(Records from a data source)

* * *

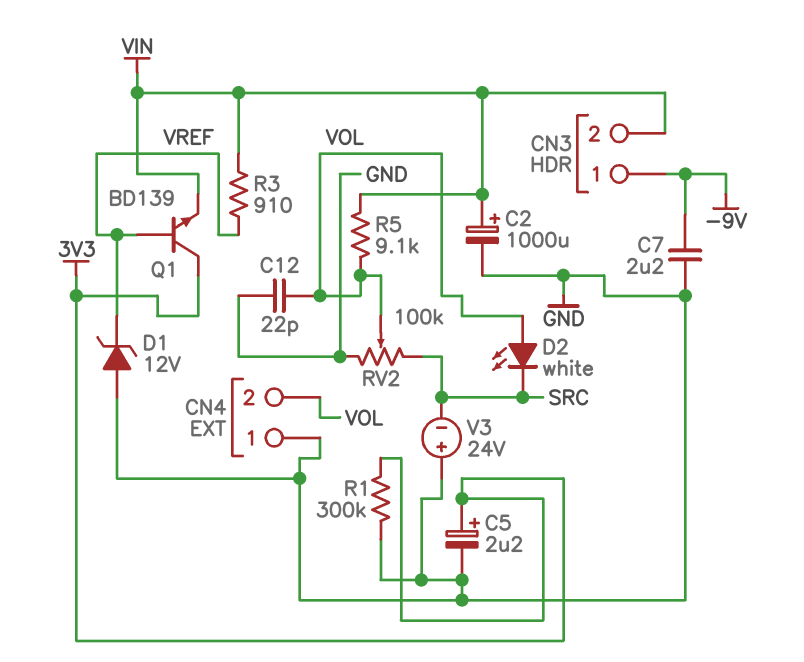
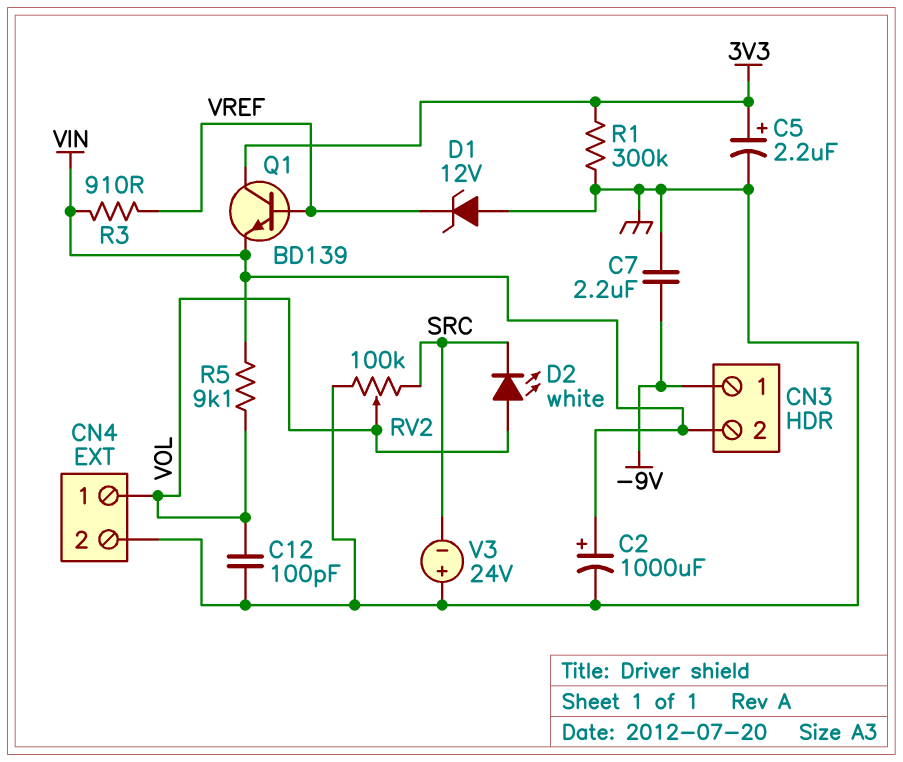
C12: 22pF (GND, VOL) -> 100pF (GND, VOL)
CN4 pin 1: GND -> VOL
CN4 pin 2: VOL -> GND

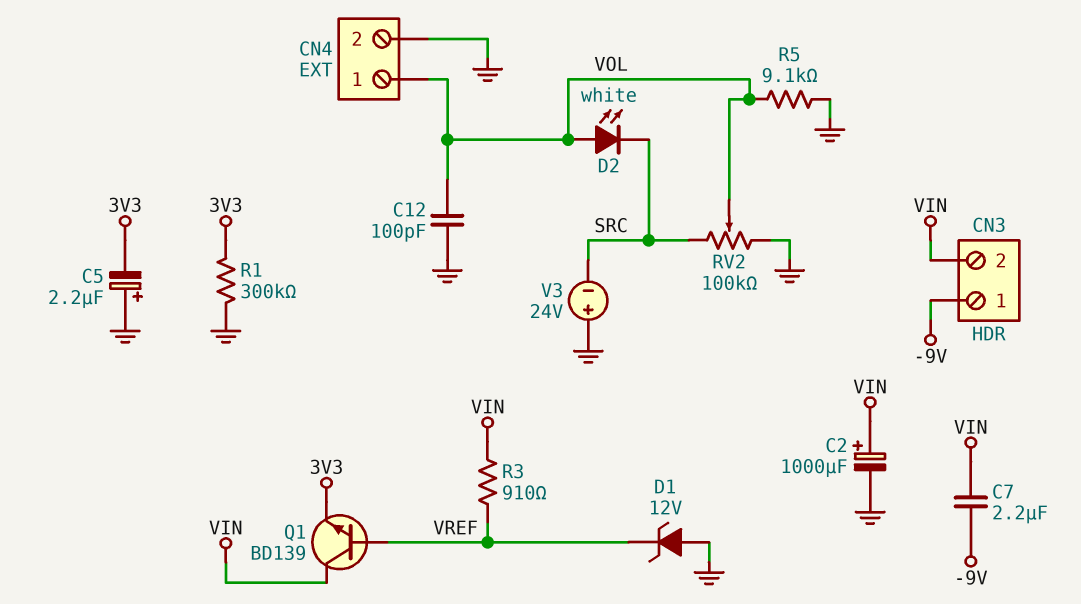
C5: 2.2uF (plus 3V3, minus GND) -> 2.2uF (plus GND, minus 3V3)
C7: 2.2uF (-9V, GND) -> 2.2uF (-9V, VIN)
Q1: NPN BD139 (B VREF, C 3V3, E VIN) -> NPN BD139 (B VREF, C VIN, E 3V3)
R5: 9.1k (VIN, VOL) -> 9.1k (GND, VOL)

* * *

Print exactly the first line of the entries and every line after it through the one that contains "Q1: NPN BD139", leaving the pictures out.

C12: 22pF (GND, VOL) -> 100pF (GND, VOL)
CN4 pin 1: GND -> VOL
CN4 pin 2: VOL -> GND

C5: 2.2uF (plus 3V3, minus GND) -> 2.2uF (plus GND, minus 3V3)
C7: 2.2uF (-9V, GND) -> 2.2uF (-9V, VIN)
Q1: NPN BD139 (B VREF, C 3V3, E VIN) -> NPN BD139 (B VREF, C VIN, E 3V3)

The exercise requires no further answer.